What you have to do
Transcribe the lines below exactly. No image belongs in the transcription.

Raw data
------

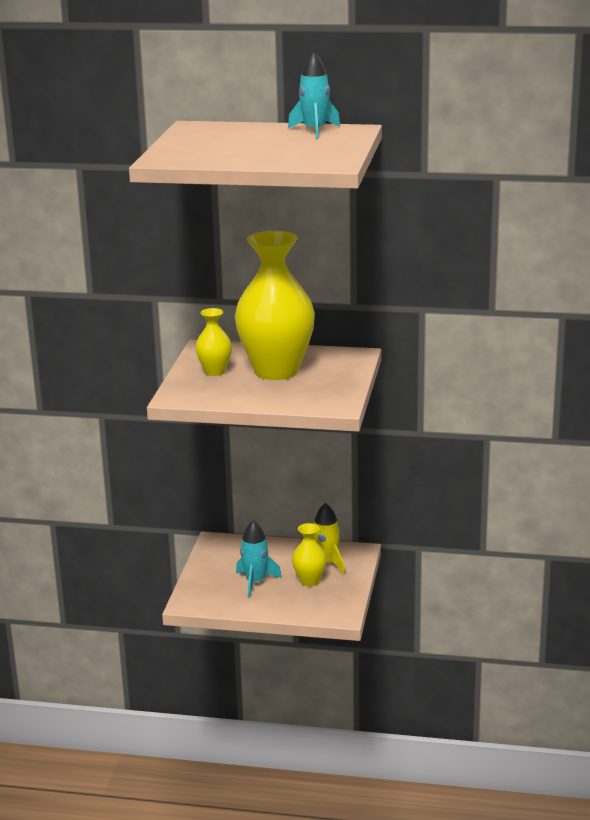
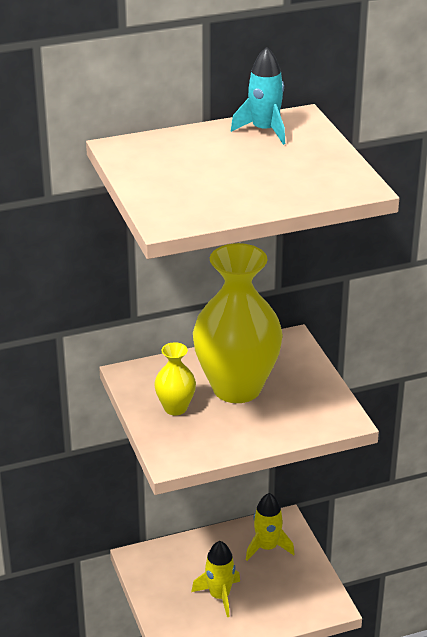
camera: 30 degrees left, 10 degrees up
(255, 582) = (219, 596): turquoise rocket -> yellow rocket
(309, 581) = (269, 575): yellow vase -> none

------

Expected answer
camera: 30 degrees left, 10 degrees up
(255, 582) = (219, 596): turquoise rocket -> yellow rocket
(309, 581) = (269, 575): yellow vase -> none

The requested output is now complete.